- _Difference listings_:
******
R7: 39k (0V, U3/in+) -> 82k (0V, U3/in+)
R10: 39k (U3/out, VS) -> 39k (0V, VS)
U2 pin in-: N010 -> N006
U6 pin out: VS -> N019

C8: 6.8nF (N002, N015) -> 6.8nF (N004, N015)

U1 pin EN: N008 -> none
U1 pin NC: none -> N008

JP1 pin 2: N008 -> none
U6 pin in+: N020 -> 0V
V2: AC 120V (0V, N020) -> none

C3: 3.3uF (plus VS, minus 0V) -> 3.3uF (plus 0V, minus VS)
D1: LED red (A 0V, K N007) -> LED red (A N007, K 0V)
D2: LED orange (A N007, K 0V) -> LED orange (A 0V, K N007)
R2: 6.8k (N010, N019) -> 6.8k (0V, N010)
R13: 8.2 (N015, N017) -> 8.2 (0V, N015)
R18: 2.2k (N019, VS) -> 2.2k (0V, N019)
******
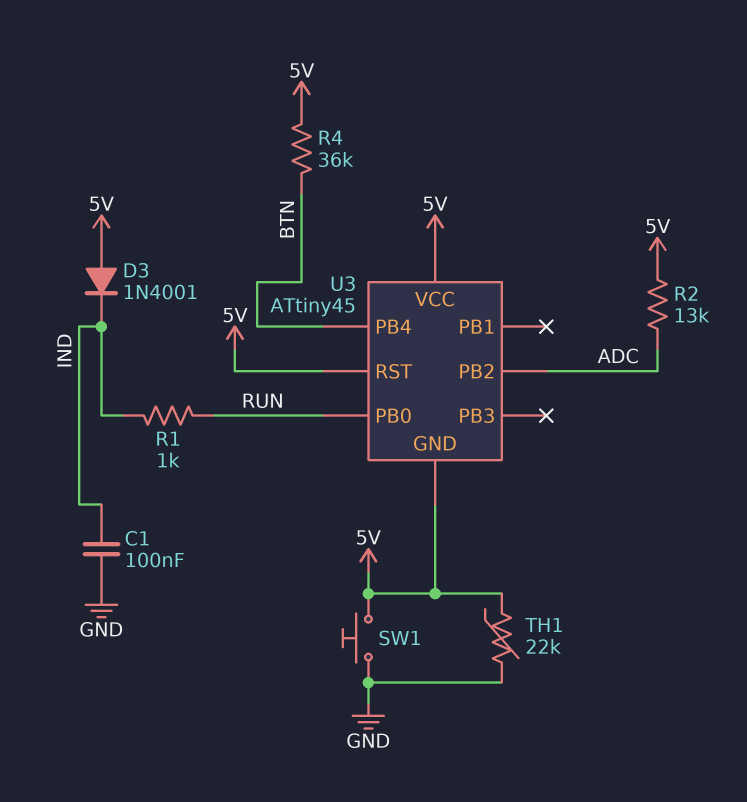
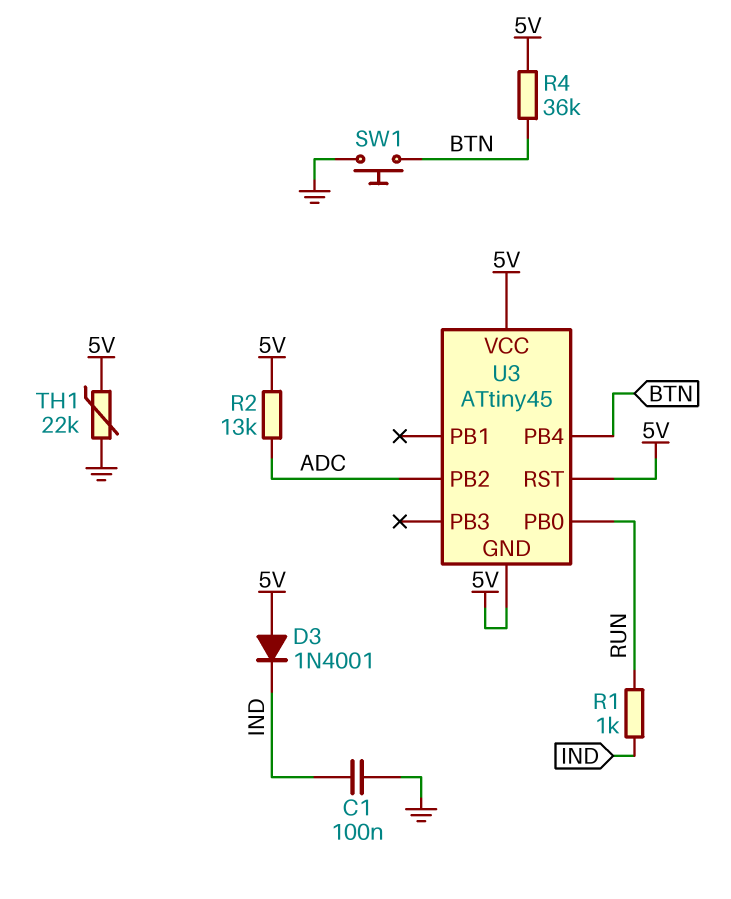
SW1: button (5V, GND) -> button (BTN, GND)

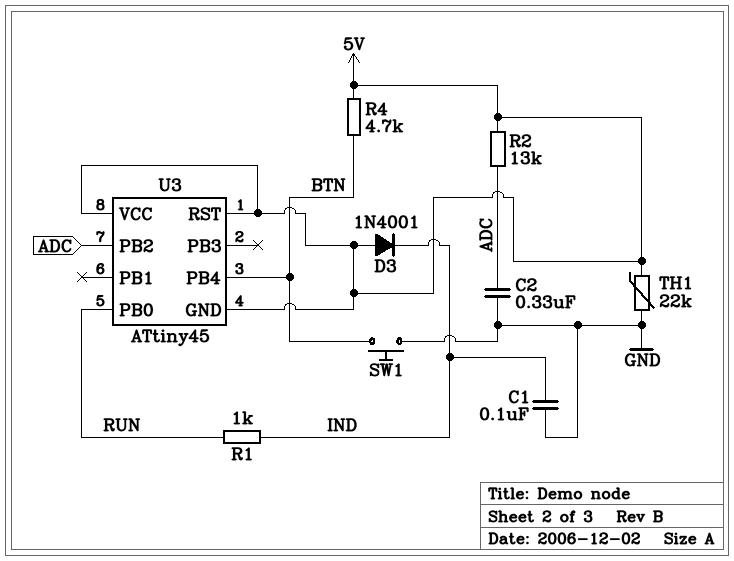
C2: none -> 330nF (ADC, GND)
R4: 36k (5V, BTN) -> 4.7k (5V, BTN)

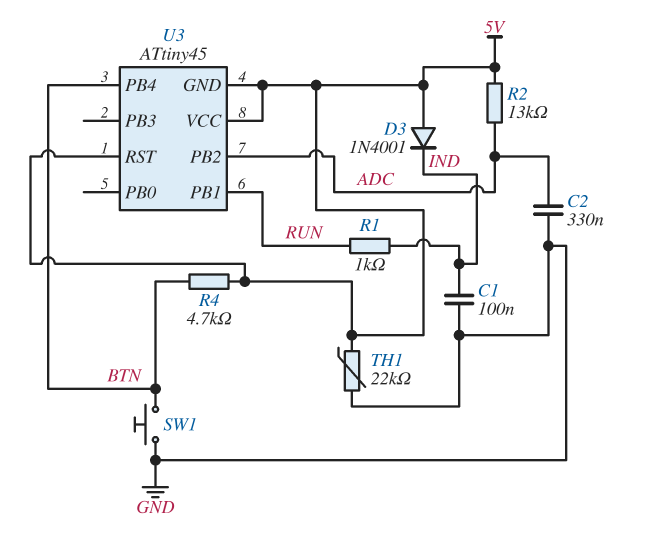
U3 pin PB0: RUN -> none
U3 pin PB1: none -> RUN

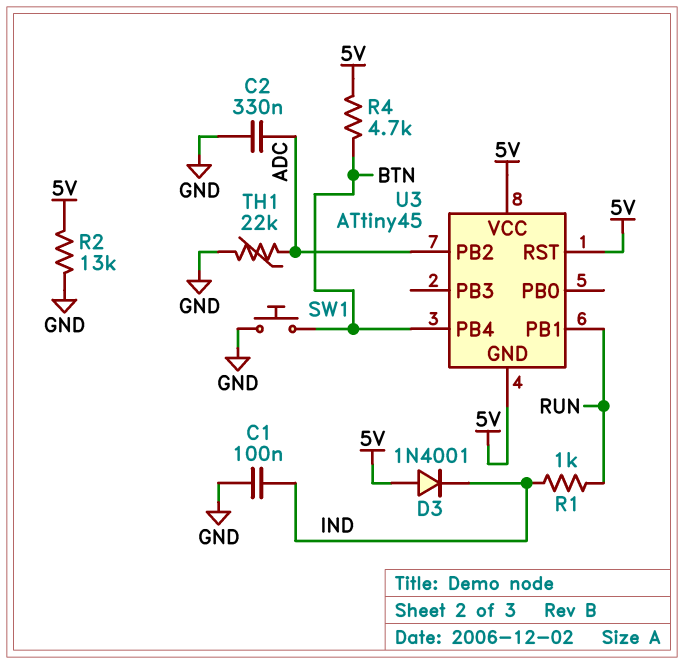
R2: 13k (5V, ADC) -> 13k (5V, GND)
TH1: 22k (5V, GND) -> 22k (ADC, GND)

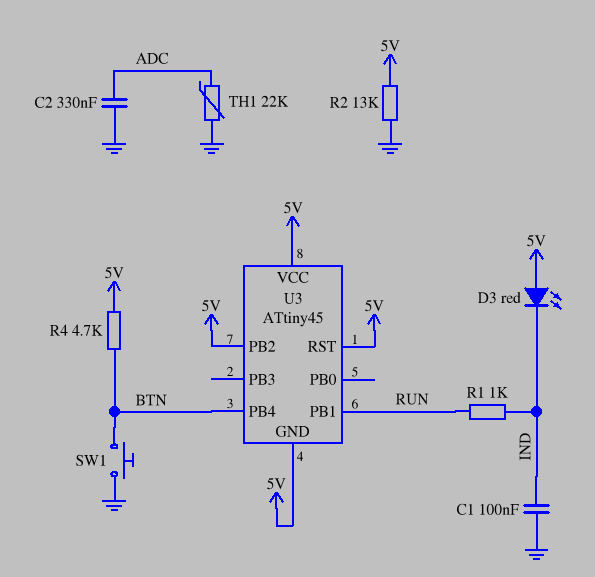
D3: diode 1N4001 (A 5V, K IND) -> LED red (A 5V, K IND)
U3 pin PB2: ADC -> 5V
******
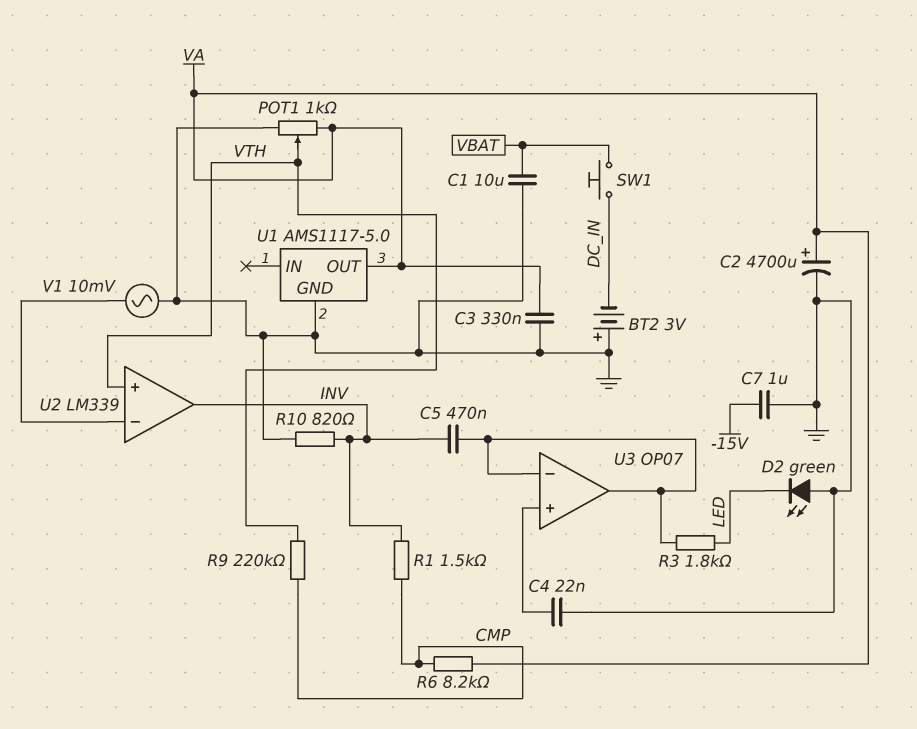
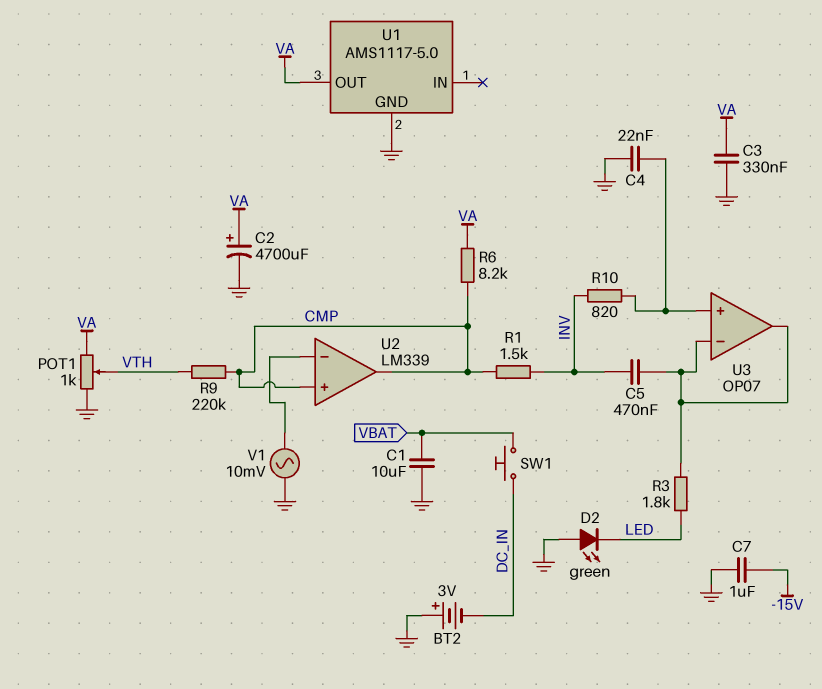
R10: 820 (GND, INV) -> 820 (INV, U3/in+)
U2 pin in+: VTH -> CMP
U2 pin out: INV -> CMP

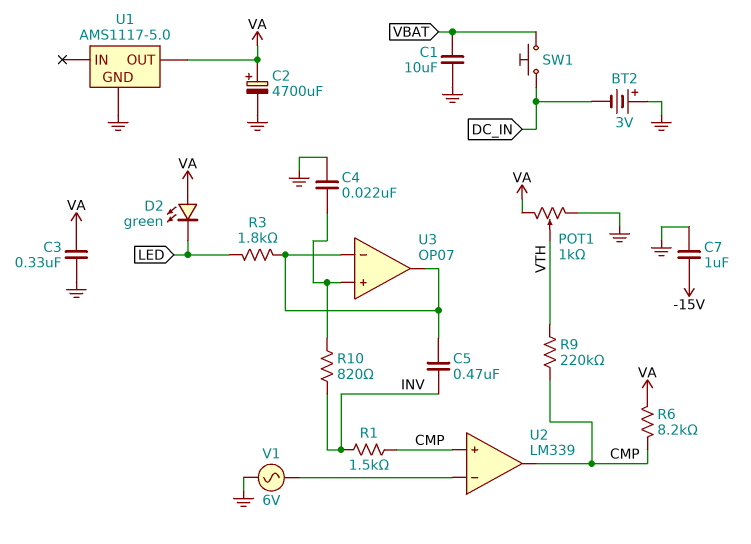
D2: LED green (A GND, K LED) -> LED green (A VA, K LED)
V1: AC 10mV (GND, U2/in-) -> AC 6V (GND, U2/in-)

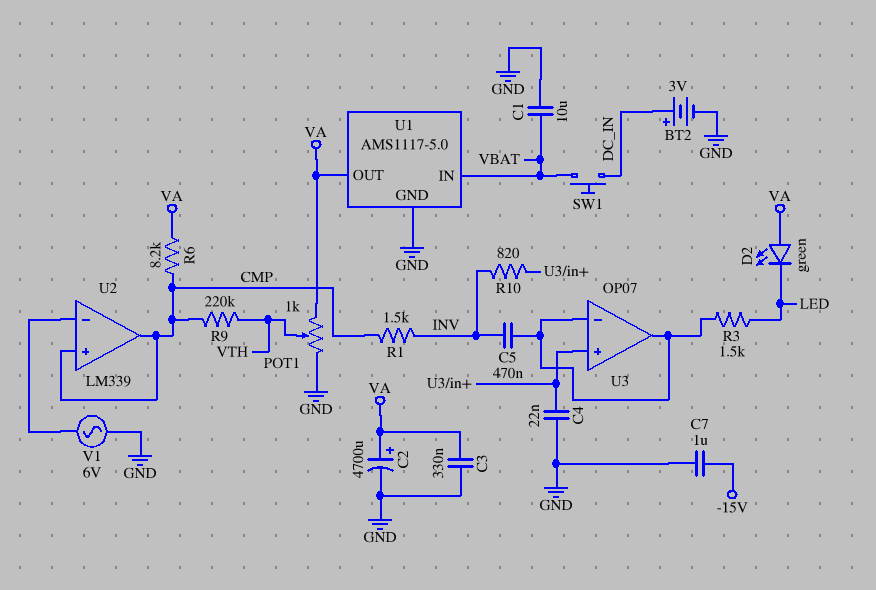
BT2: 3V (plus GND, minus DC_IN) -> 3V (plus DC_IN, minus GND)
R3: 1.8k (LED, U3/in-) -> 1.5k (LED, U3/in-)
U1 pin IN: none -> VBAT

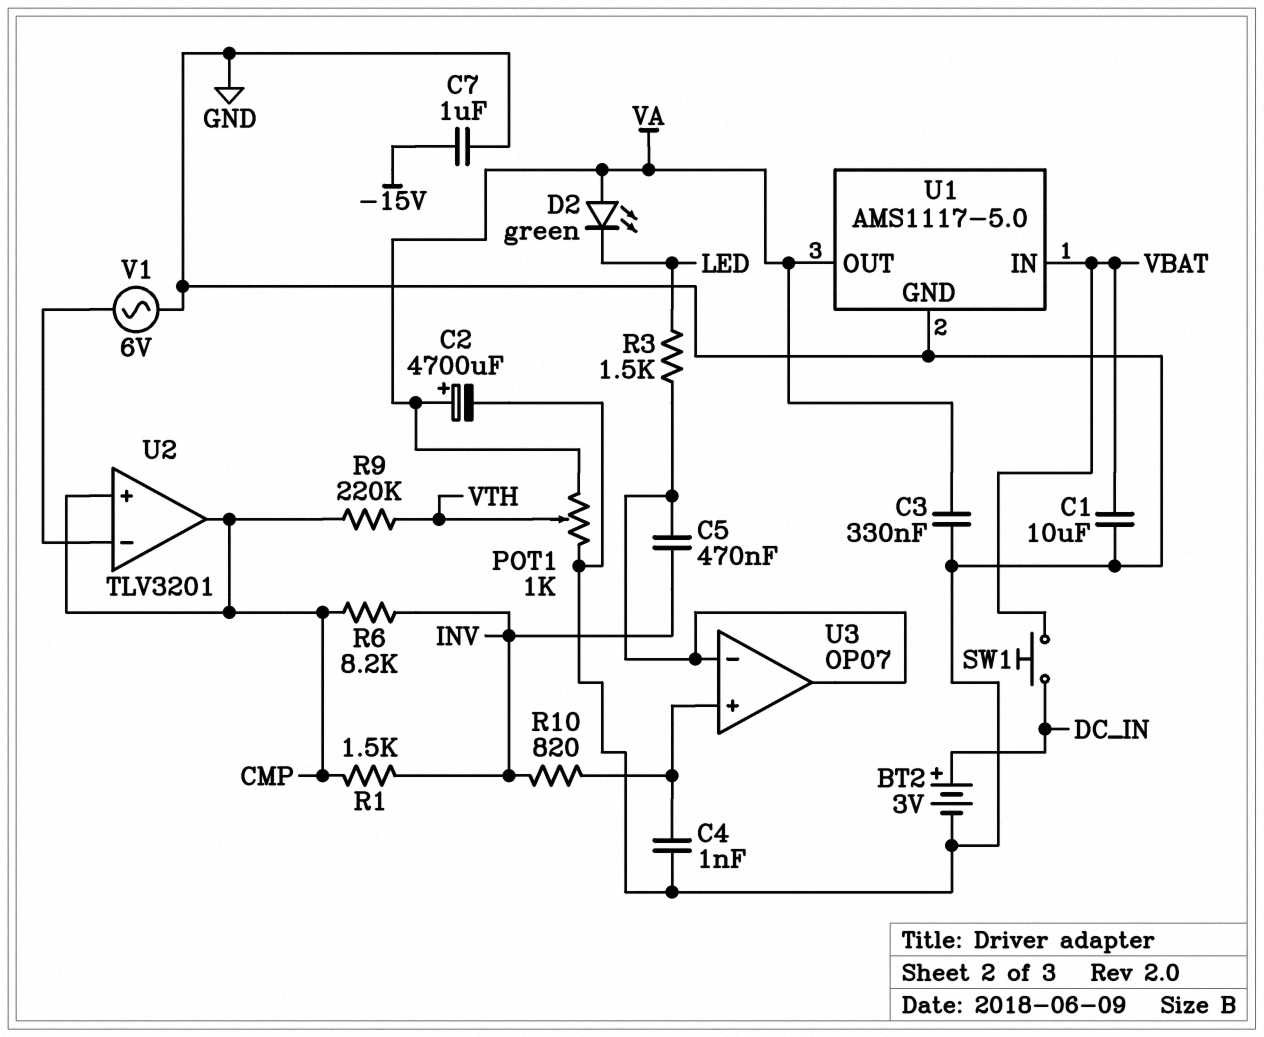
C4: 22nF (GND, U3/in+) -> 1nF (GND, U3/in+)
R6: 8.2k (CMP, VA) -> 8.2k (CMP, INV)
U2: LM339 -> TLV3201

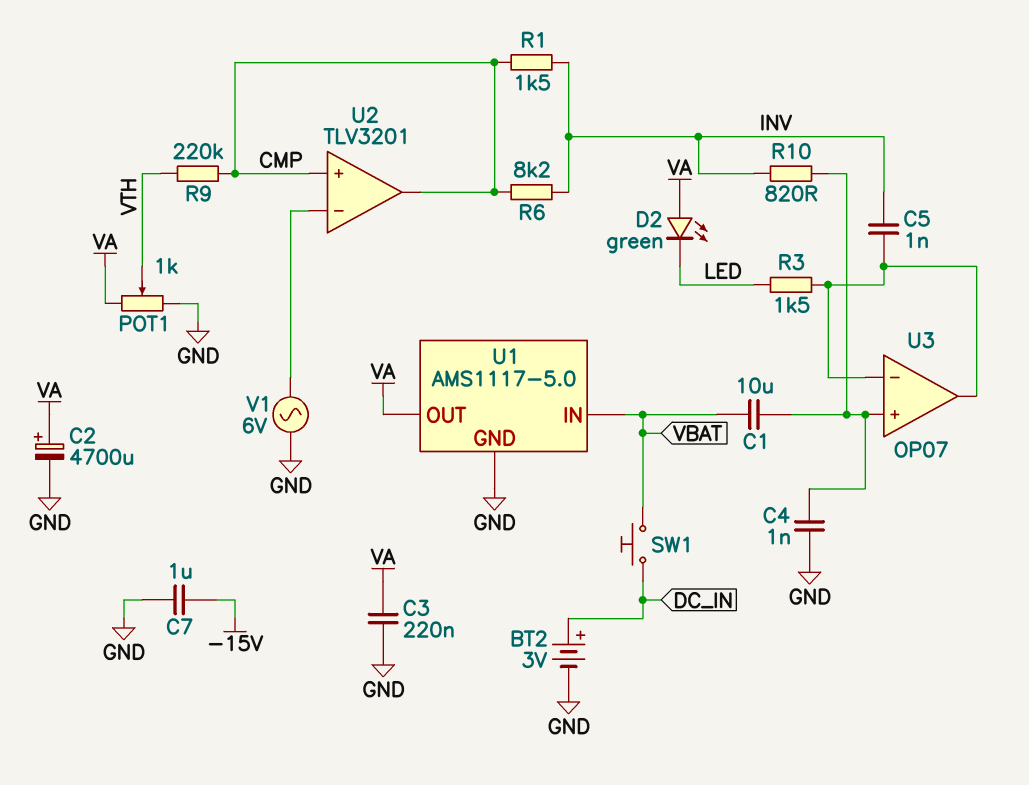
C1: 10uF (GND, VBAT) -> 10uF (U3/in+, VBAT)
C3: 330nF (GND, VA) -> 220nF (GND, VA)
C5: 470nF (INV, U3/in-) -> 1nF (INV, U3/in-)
******
- _EXERCISE PROMPT_:
Check each line above for the word "VBAT" and copy every line that has it.

- _REPLY_:
U1 pin IN: none -> VBAT
C1: 10uF (GND, VBAT) -> 10uF (U3/in+, VBAT)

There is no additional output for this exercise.